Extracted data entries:
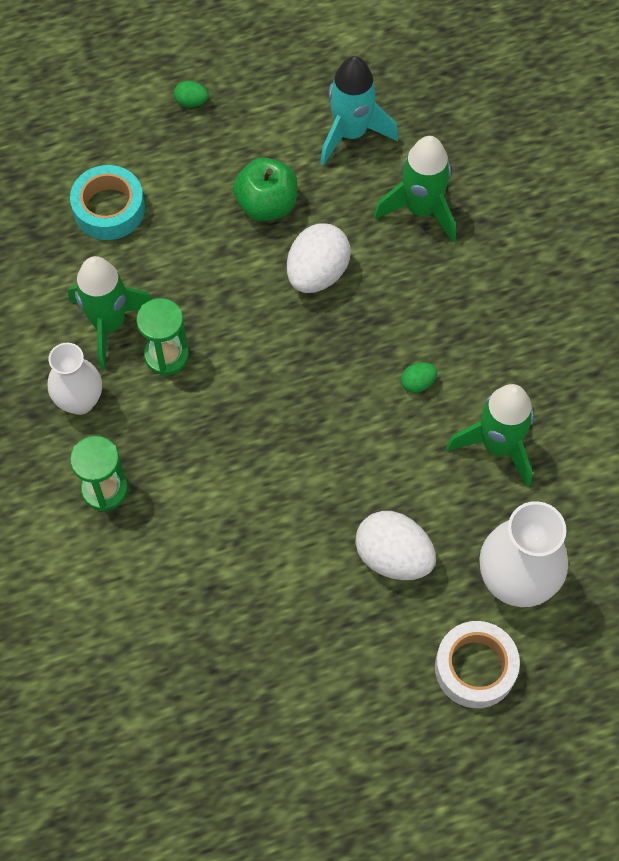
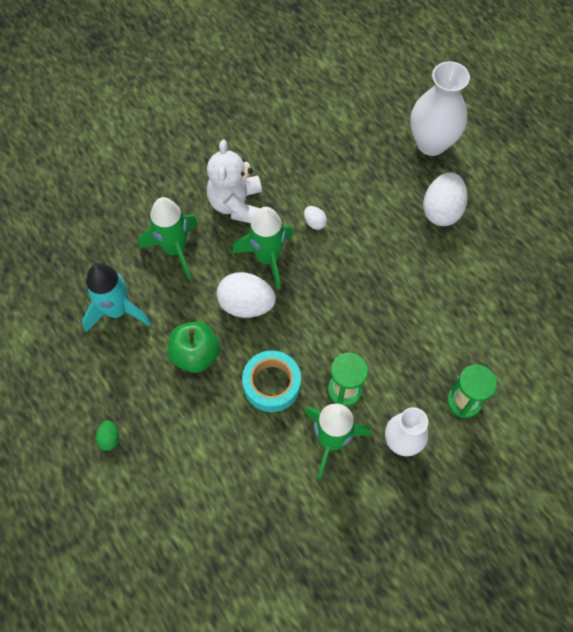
camera: 105 degrees left, 0 degrees up
(109, 209) = (228, 474): turquoise tape -> turquoise tape (271, 384)
(417, 383) = (314, 222): green egg -> white egg
(472, 294) = (236, 204): none -> white teddy bear
(475, 668) = (493, 153): white tape -> none
(498, 445) = (344, 169): green rocket -> green rocket (267, 258)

■ **Exercise goal**
Repeat word for word each line from the one with "(109, 209) = (228, 474): turquoise" to the end of the records above, inclusive.

■ **Solution**
(109, 209) = (228, 474): turquoise tape -> turquoise tape (271, 384)
(417, 383) = (314, 222): green egg -> white egg
(472, 294) = (236, 204): none -> white teddy bear
(475, 668) = (493, 153): white tape -> none
(498, 445) = (344, 169): green rocket -> green rocket (267, 258)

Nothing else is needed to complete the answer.